What is expected –
Output every entry exactly as written, but omit the pictures.

[Itemized modification records]
=======

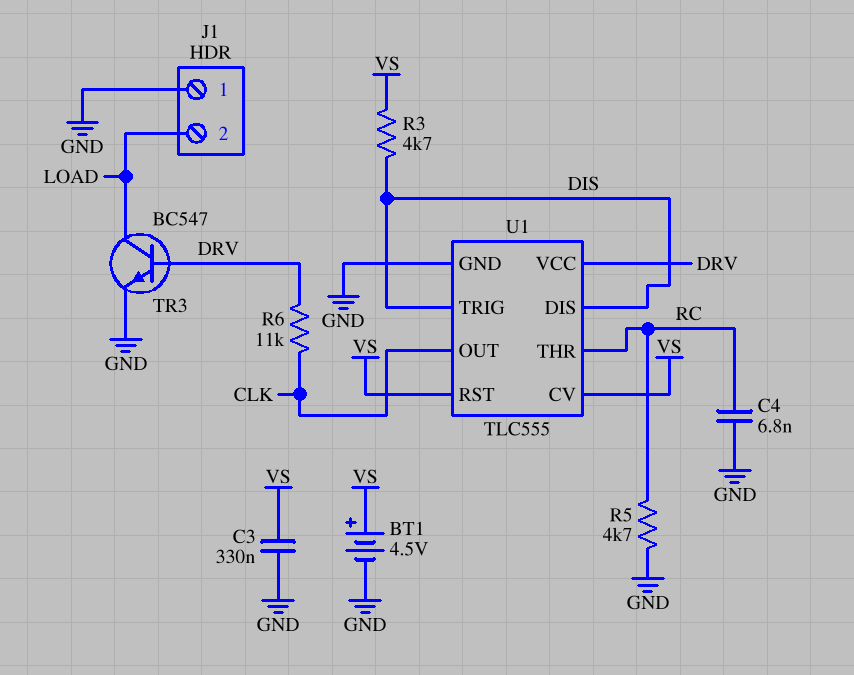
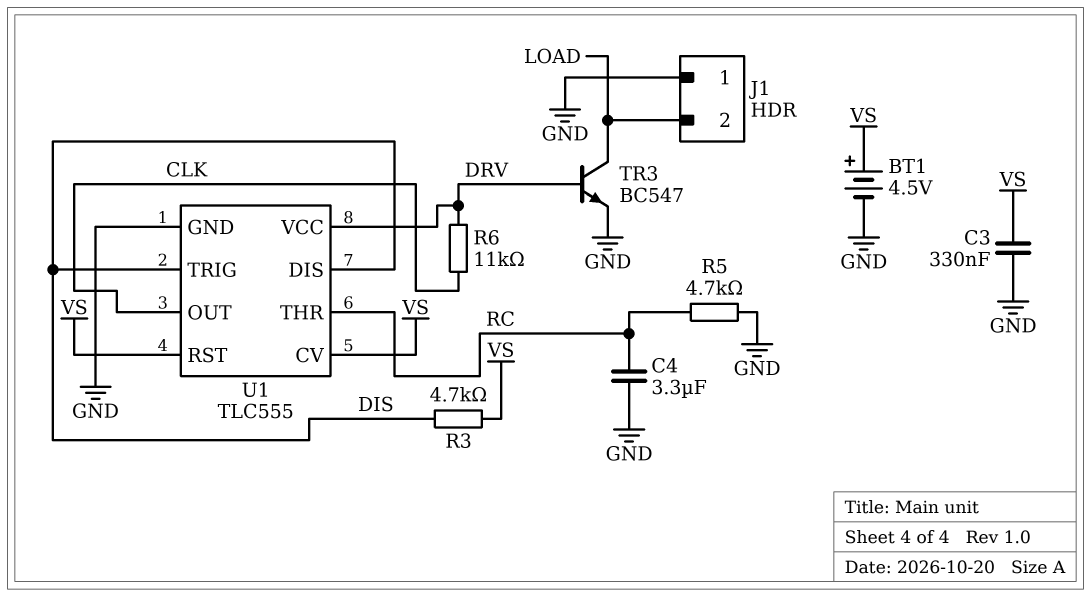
C4: 6.8nF (GND, RC) -> 3.3uF (GND, RC)

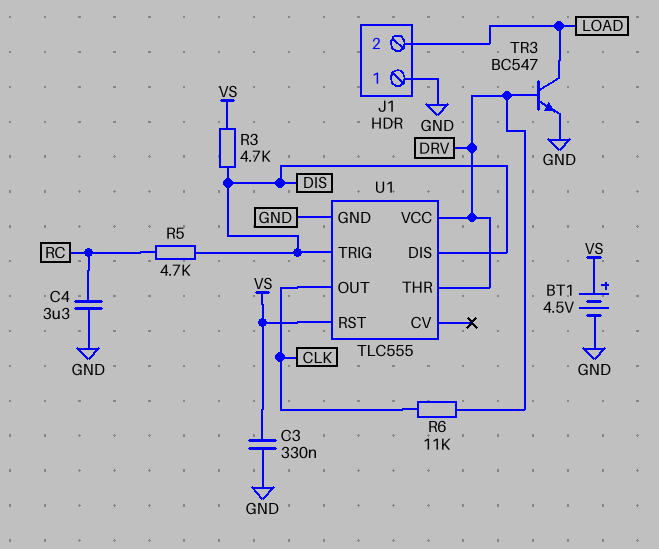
R5: 4.7k (GND, RC) -> 4.7k (DIS, RC)
U1 pin CV: VS -> none
U1 pin THR: RC -> DRV

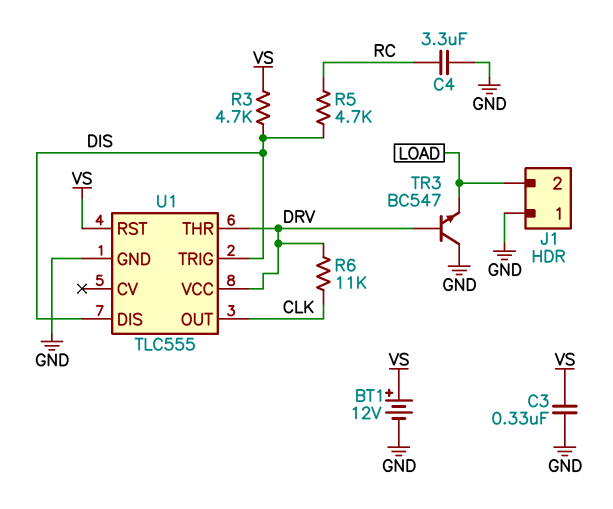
BT1: 4.5V (plus VS, minus GND) -> 12V (plus VS, minus GND)
TR3: NPN BC547 (B DRV, C LOAD, E GND) -> NPN BC547 (B DRV, C GND, E LOAD)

=======

Response to the exercise –
C4: 6.8nF (GND, RC) -> 3.3uF (GND, RC)

R5: 4.7k (GND, RC) -> 4.7k (DIS, RC)
U1 pin CV: VS -> none
U1 pin THR: RC -> DRV

BT1: 4.5V (plus VS, minus GND) -> 12V (plus VS, minus GND)
TR3: NPN BC547 (B DRV, C LOAD, E GND) -> NPN BC547 (B DRV, C GND, E LOAD)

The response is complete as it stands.